Supplied data
····················

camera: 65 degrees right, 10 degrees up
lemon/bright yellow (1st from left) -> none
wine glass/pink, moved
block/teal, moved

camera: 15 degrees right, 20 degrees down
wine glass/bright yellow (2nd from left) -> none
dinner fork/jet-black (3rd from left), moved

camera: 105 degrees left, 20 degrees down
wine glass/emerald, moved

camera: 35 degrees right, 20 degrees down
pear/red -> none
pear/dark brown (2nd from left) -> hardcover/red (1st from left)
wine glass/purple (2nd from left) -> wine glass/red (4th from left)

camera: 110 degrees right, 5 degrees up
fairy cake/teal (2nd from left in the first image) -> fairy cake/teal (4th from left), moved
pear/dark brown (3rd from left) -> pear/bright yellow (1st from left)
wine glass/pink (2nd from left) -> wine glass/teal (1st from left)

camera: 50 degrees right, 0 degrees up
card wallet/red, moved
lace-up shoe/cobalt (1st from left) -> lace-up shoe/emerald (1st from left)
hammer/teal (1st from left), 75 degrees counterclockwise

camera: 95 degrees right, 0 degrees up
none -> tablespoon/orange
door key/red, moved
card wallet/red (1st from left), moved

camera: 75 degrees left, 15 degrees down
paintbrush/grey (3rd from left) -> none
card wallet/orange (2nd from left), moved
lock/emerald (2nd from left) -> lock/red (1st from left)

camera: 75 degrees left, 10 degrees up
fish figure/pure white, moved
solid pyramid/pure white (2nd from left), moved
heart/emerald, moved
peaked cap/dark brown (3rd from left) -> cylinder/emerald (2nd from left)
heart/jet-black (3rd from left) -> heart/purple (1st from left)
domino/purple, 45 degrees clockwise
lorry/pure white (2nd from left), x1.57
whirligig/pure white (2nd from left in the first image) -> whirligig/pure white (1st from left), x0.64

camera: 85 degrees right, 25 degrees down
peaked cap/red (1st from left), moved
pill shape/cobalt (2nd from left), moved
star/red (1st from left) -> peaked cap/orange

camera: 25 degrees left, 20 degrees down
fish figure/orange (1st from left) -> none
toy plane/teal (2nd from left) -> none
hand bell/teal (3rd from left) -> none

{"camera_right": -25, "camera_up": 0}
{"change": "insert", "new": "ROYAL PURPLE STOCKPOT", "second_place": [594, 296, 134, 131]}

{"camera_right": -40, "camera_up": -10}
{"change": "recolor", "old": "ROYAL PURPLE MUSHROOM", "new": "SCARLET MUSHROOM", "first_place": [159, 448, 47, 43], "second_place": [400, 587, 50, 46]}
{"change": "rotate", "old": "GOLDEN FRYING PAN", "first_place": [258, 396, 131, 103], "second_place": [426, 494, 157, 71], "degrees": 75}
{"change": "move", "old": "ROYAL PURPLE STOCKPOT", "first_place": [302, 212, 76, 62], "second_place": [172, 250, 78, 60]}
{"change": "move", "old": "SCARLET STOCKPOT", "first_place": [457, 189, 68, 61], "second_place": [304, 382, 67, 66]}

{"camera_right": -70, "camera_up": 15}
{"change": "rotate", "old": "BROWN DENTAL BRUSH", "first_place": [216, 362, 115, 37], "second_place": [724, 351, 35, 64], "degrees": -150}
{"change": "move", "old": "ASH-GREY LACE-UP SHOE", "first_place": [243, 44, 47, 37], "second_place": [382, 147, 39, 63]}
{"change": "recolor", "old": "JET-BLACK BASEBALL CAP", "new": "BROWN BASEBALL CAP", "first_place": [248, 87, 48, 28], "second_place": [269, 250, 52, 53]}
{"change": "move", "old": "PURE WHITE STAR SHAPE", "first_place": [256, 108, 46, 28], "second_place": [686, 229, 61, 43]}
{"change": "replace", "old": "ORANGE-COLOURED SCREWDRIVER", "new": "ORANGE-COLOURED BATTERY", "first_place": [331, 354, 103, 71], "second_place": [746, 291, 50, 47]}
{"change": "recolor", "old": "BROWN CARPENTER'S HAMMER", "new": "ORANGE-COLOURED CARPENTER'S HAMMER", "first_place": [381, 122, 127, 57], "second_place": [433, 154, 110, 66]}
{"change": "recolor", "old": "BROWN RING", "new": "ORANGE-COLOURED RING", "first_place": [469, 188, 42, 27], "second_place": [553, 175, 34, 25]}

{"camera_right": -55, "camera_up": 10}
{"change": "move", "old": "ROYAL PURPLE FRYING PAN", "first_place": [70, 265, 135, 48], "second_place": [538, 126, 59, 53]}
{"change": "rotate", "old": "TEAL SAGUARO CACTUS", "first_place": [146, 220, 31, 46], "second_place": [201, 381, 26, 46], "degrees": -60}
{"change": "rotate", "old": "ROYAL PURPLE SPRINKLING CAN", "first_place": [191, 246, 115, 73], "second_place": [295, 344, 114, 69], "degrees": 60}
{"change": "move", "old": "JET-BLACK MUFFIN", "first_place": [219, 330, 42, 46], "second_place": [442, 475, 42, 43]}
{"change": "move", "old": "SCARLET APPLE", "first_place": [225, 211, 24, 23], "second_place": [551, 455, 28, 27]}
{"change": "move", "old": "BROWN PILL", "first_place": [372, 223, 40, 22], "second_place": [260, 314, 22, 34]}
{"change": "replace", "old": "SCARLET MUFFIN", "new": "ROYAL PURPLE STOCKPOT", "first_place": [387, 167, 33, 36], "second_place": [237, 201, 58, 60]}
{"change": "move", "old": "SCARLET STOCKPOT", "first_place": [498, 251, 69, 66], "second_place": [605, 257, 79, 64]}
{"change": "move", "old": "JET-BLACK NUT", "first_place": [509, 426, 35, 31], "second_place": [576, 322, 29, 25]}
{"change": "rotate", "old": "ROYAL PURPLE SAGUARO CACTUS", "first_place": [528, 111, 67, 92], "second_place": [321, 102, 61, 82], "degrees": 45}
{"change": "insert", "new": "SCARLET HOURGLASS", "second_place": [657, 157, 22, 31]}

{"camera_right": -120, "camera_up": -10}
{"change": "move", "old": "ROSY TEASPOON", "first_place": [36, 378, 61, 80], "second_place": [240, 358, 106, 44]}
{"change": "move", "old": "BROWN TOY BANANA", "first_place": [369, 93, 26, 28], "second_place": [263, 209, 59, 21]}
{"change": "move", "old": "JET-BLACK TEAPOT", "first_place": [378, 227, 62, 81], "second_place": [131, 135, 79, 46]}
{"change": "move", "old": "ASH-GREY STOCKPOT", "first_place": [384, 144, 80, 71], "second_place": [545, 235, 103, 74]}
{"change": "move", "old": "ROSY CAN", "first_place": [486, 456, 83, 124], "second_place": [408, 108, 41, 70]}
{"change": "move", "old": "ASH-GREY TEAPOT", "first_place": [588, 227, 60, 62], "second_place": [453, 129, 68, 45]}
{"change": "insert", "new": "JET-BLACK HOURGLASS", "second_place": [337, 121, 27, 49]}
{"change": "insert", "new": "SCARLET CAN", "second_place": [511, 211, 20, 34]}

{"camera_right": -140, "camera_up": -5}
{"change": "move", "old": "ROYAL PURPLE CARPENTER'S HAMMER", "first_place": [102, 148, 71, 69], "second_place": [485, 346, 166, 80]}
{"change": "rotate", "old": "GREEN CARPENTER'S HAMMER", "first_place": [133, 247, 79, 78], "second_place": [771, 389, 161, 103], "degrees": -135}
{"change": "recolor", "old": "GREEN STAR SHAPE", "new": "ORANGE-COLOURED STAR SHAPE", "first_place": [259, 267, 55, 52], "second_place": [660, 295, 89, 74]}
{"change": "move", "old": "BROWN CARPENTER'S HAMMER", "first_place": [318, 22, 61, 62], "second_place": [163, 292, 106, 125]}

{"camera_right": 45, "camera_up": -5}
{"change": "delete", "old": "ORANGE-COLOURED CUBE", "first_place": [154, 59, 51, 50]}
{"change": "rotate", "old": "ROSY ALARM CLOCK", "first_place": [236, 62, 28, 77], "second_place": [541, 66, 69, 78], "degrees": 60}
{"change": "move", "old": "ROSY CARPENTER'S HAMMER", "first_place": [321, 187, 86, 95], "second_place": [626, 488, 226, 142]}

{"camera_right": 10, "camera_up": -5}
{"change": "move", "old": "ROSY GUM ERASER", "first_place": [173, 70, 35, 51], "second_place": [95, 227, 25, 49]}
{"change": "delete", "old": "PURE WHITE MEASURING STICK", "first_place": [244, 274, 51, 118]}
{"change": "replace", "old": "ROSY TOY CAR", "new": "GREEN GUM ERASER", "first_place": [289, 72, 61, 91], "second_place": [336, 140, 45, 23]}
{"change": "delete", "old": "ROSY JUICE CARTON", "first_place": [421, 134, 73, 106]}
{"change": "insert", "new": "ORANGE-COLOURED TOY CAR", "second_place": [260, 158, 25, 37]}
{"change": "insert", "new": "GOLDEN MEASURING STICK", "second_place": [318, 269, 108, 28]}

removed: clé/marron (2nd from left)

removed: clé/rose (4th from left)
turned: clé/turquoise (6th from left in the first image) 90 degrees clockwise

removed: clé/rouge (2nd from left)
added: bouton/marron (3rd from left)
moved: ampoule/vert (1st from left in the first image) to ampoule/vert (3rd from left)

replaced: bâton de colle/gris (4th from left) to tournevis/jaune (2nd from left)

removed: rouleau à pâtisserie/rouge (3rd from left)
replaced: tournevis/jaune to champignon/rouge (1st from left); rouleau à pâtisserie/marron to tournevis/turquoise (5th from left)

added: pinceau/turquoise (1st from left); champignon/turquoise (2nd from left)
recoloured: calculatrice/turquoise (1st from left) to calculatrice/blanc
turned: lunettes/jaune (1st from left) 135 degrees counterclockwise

····················

Your task
Report how many lines in this data include the string "recolor", and nothing else.

Reply to the task
5